Data:
**********

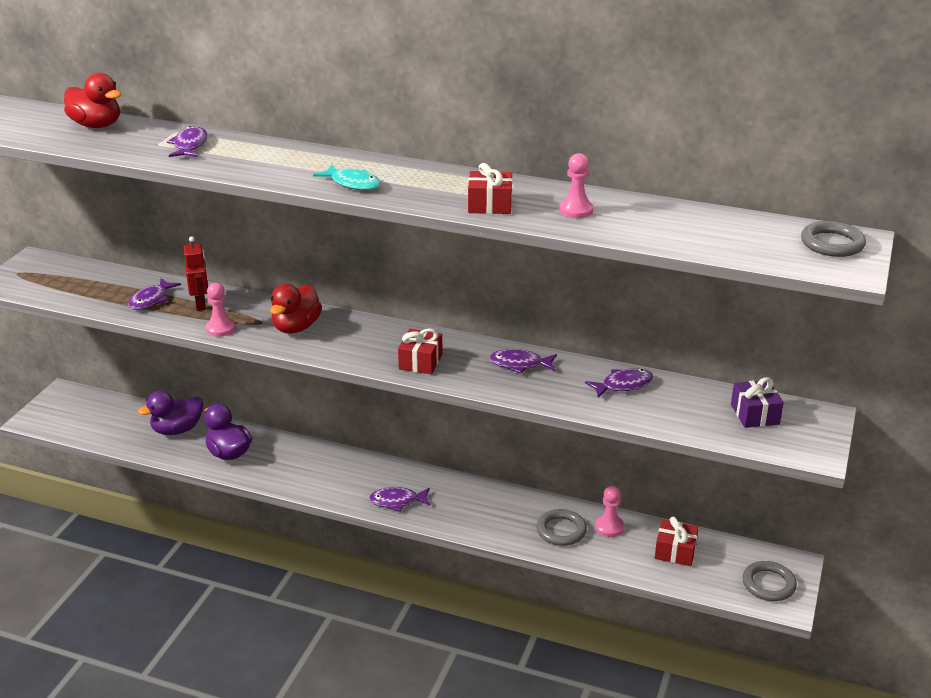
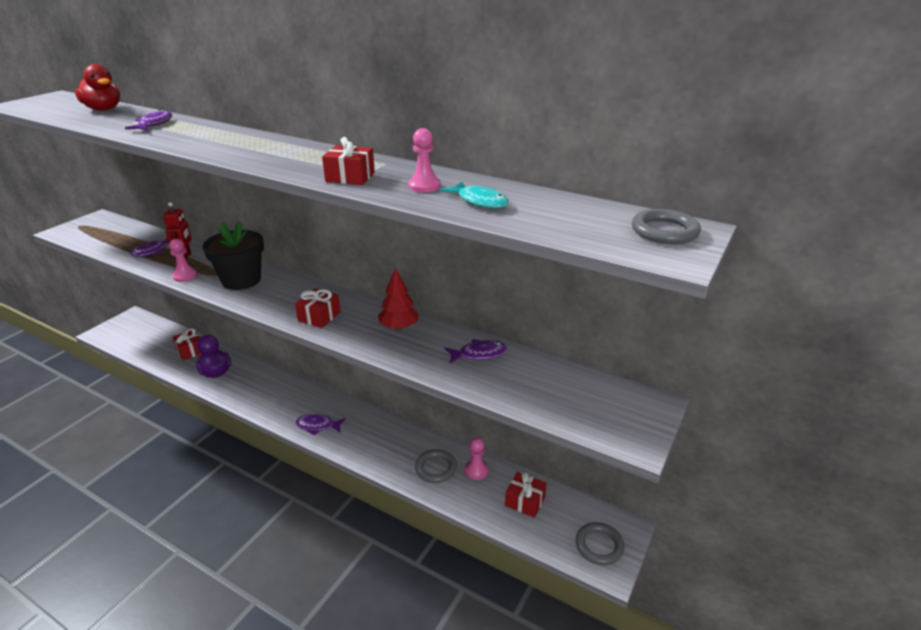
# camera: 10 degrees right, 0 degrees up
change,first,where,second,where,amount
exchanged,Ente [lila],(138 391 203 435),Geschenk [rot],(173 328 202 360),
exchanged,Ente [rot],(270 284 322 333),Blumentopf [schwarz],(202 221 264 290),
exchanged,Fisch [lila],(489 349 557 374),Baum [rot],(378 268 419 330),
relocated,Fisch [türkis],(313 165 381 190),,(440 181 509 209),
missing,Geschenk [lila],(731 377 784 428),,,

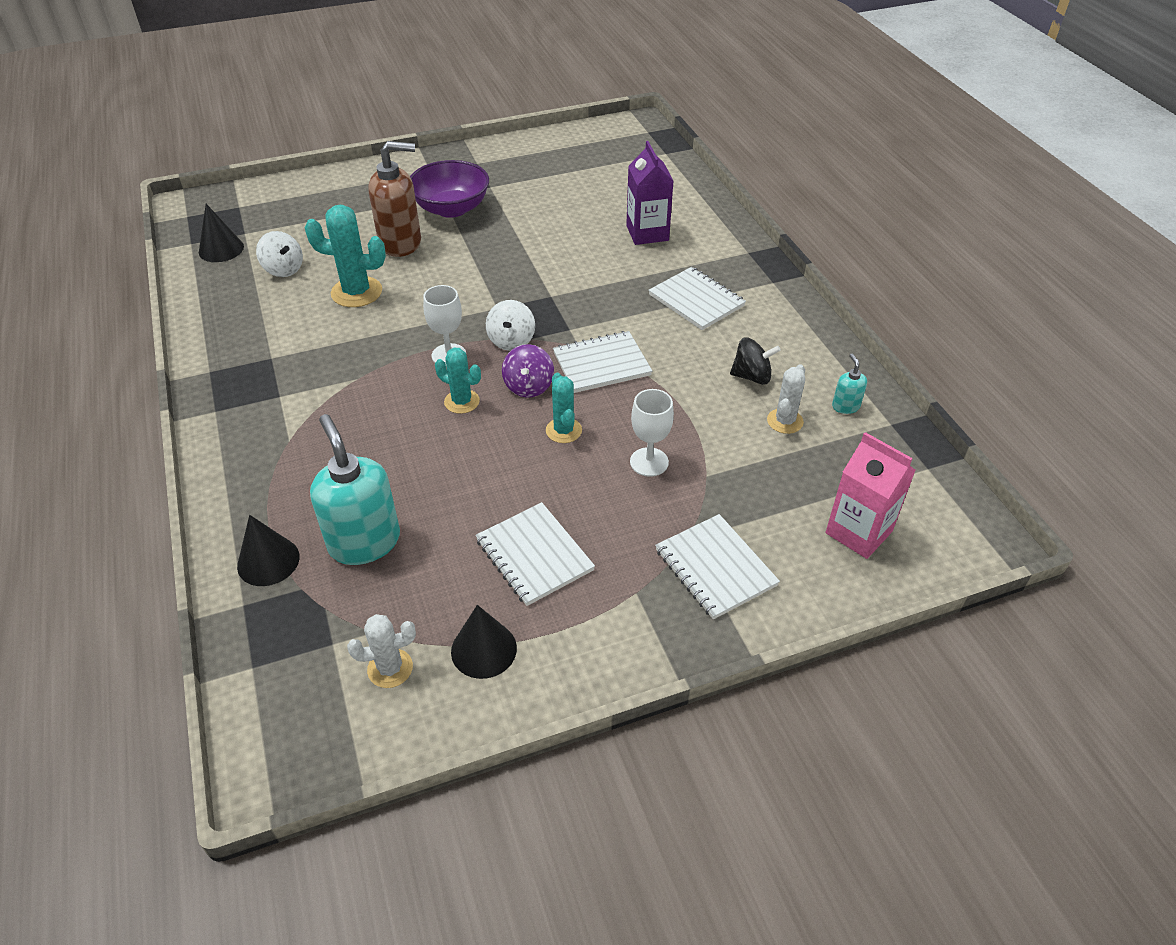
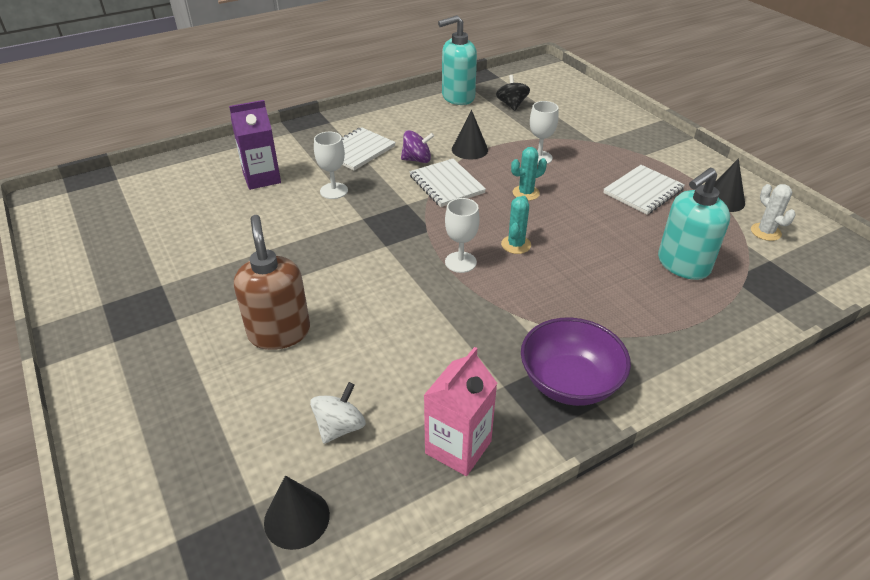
# camera: 100 degrees left, 5 degrees down
change,first,where,second,where,amount
appeared,,,Kelch [weiß],(314 132 348 199),
relocated,Kreisel [lila],(502 344 554 397),,(401 130 434 163),
relocated,Getränkekarton [rosa],(826 432 916 559),,(423 347 497 476),
size,Seifenspender [türkis],(832 353 867 414),,(438 15 477 105),x2.23
relocated,Kegel [schwarz],(237 515 299 586),,(452 110 488 160),
relocated,Kreisel [schwarz],(730 338 781 385),,(496 75 530 111),
relocated,Schüssel [lila],(410 160 489 218),,(521 318 631 406),
missing,Kaktus [türkis],(305 205 386 307),,,
missing,Kreisel [weiß],(486 300 535 351),,,
missing,Notizbuch [weiß],(655 514 780 619),,,
missing,Kaktus [weiß],(767 364 805 434),,,

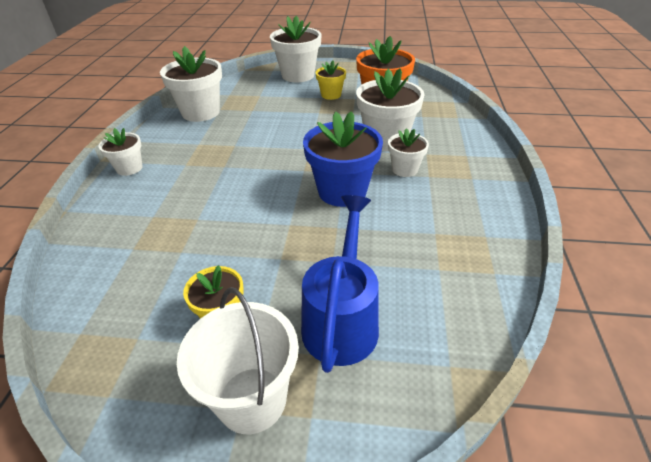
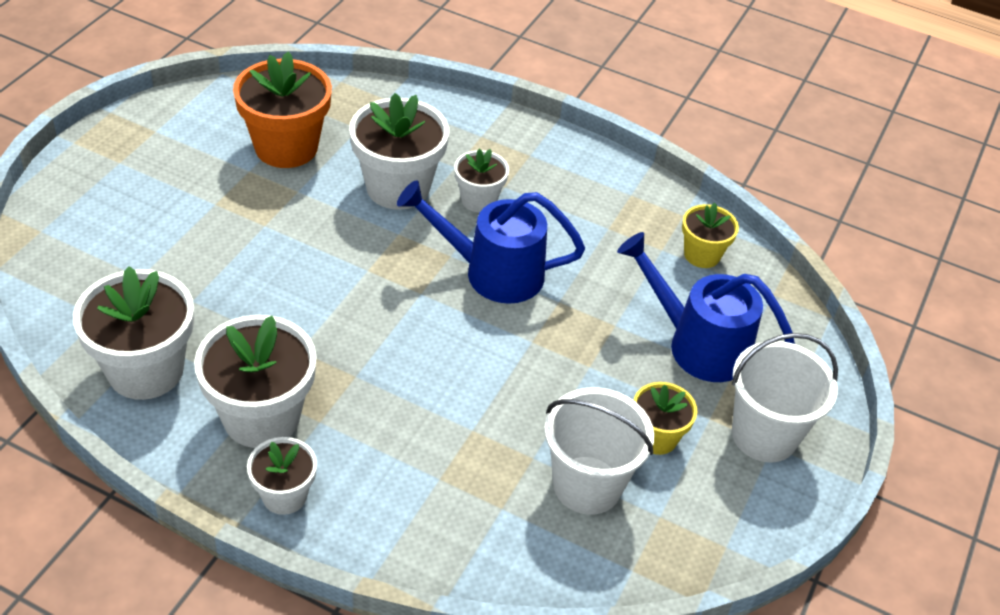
# camera: 75 degrees left, 5 degrees up
change,first,where,second,where,amount
relocated,Blumentopf [weiß],(270 16 322 82),,(194 315 317 448),
exchanged,Blumentopf [blau],(303 111 383 207),Gießkanne [blau],(397 180 585 304),
appeared,,,Eimer [weiß],(544 388 654 515),
relocated,Blumentopf [gelb],(316 60 346 100),,(682 203 739 268),

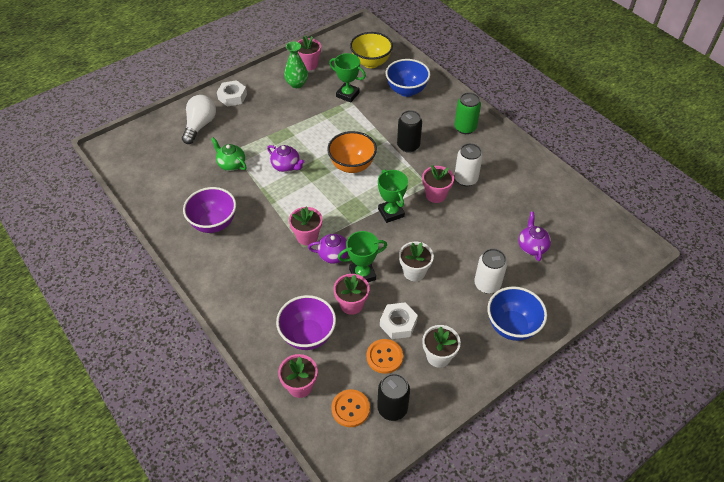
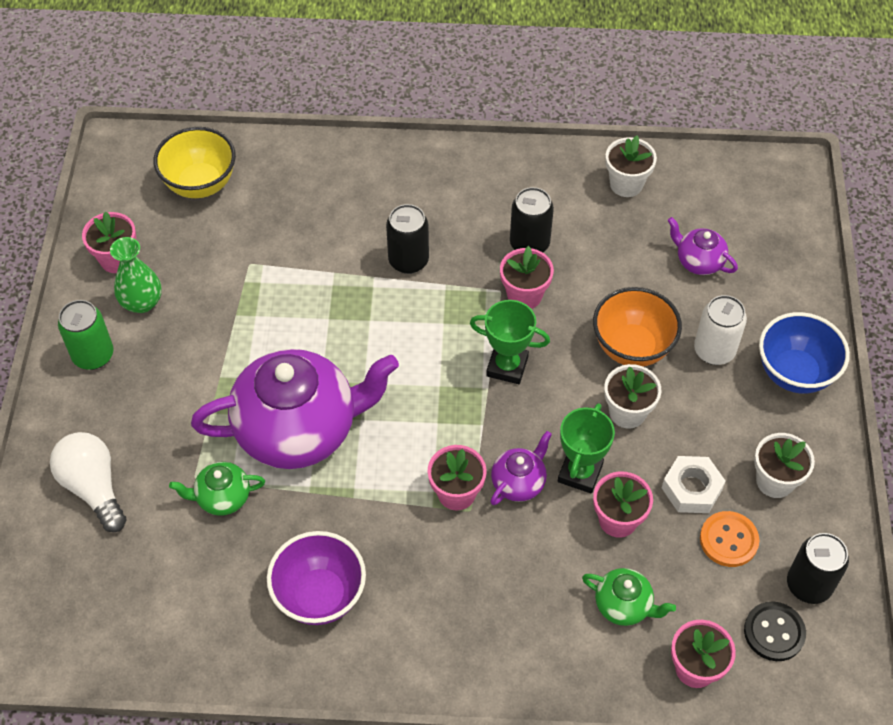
# camera: 50 degrees left, 5 degrees up
change,first,where,second,where,amount
relocated,Dose [grün],(454 92 481 134),,(58 300 114 370),
size,Teekanne [lila],(267 145 304 172),,(191 349 399 469),x2.29
colour,Dose [weiß],(454 143 483 186),Dose [schwarz],(510 187 554 252),
exchanged,Schüssel [lila],(276 295 336 350),Teekanne [grün],(582 568 676 626),
relocated,Schüssel [orange],(327 131 377 173),,(593 287 682 367),
appeared,,,Blumentopf [weiß],(605 135 657 197),
colour,Knopf [orange],(331 389 370 427),Knopf [schwarz],(744 601 806 661),
missing,Sechskantmutter [weiß],(217 80 247 107),,,
missing,Pokal [grün],(329 53 366 103),,,
missing,Schüssel [blau],(386 59 430 97),,,

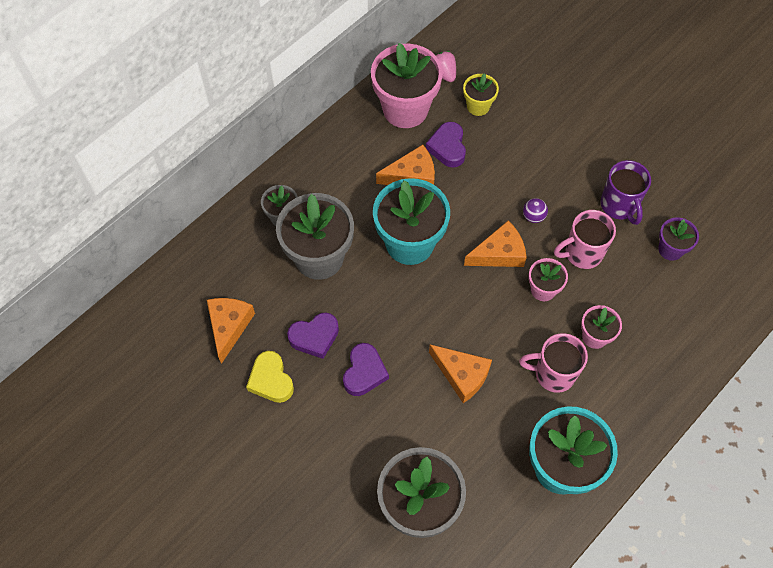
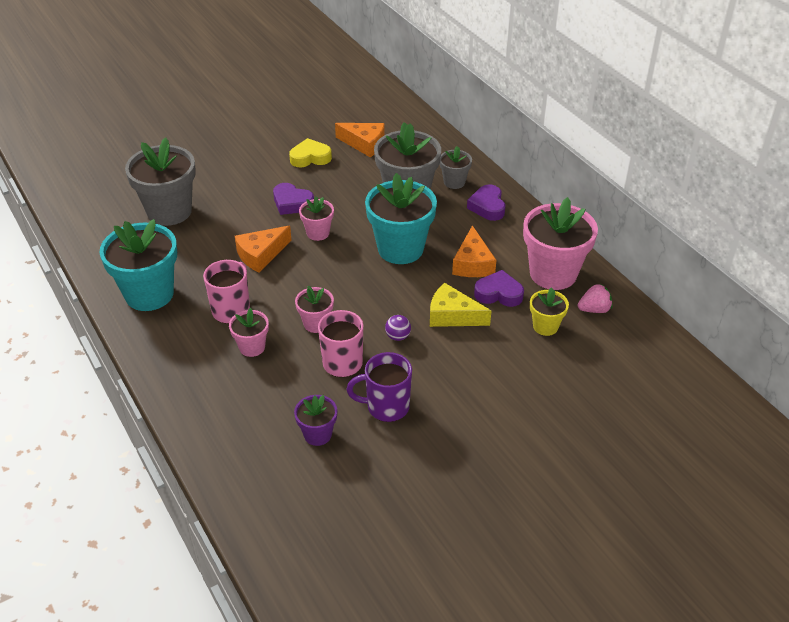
# camera: 105 degrees right, 20 degrees down
change,first,where,second,where,amount
appeared,,,Blumentopf [rosa],(299 197 334 241),
appeared,,,Käse [gelb],(430 283 491 327),
relocated,Herz [lila],(287 312 339 359),,(467 184 505 221),
missing,Käse [orange],(464 221 527 267),,,

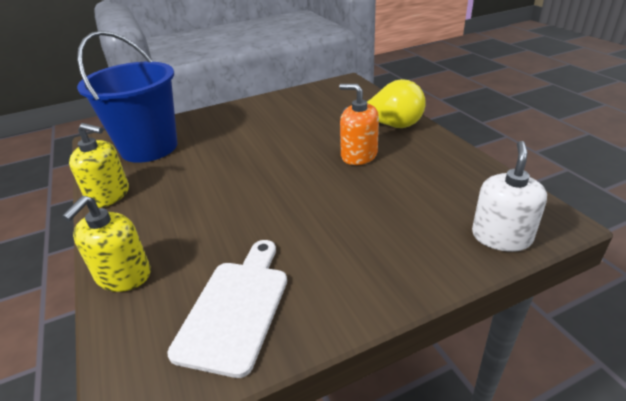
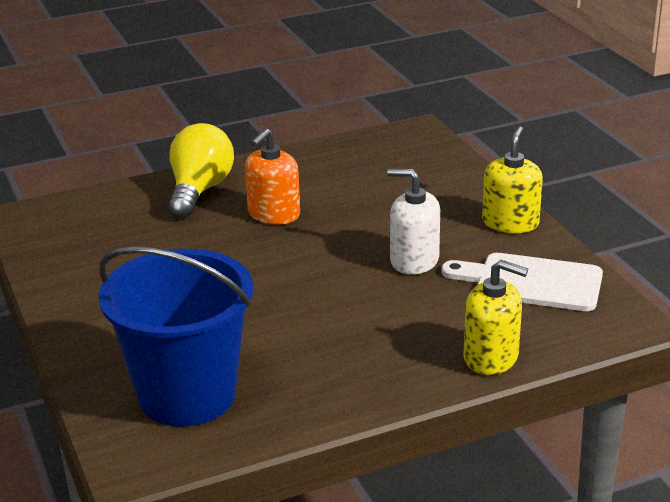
# camera: 90 degrees left, 5 degrees down
change,first,where,second,where,amount
relocated,Seifenspender [weiß],(472 141 547 252),,(387 169 440 275),
relocated,Seifenspender [gelb],(69 123 129 208),,(482 126 543 233),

**********

What you need to do:
Both the line containing "exchanged,Fisch [lila],(489 349" and the line containing "relocated,Fisch [türkis],(313 165" belong in the answer. Print them and every line above that falls between them exactly, and no others.

The completed task:
exchanged,Fisch [lila],(489 349 557 374),Baum [rot],(378 268 419 330),
relocated,Fisch [türkis],(313 165 381 190),,(440 181 509 209),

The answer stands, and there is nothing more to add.